### [EXERCISE PROMPT]
Filter the listing so that only lines with the word "turquoise" remain.

### [GIVEN INFORMATION]
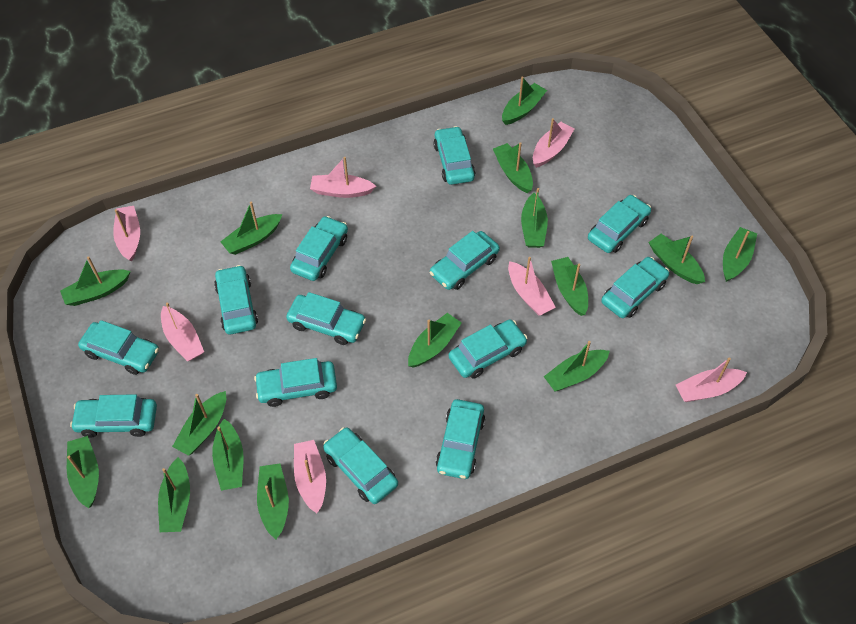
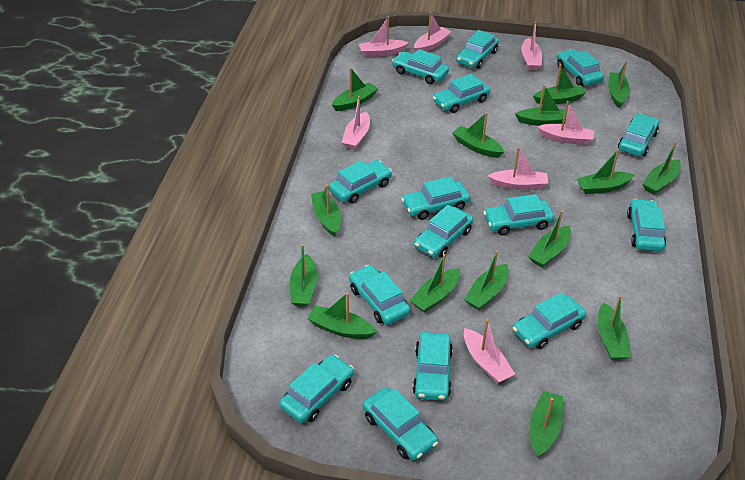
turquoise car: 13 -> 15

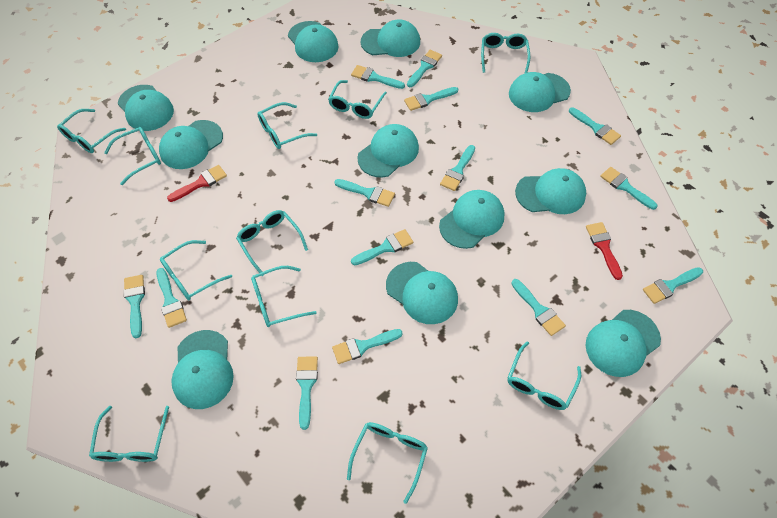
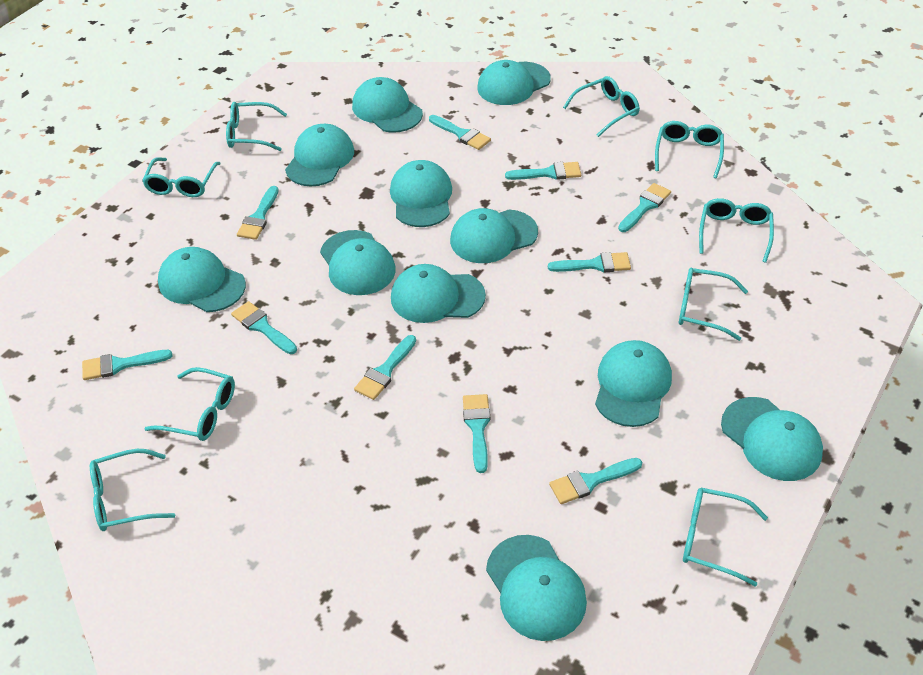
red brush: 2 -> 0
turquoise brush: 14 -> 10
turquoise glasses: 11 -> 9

### [EXERCISE ANSWER]
turquoise car: 13 -> 15
turquoise brush: 14 -> 10
turquoise glasses: 11 -> 9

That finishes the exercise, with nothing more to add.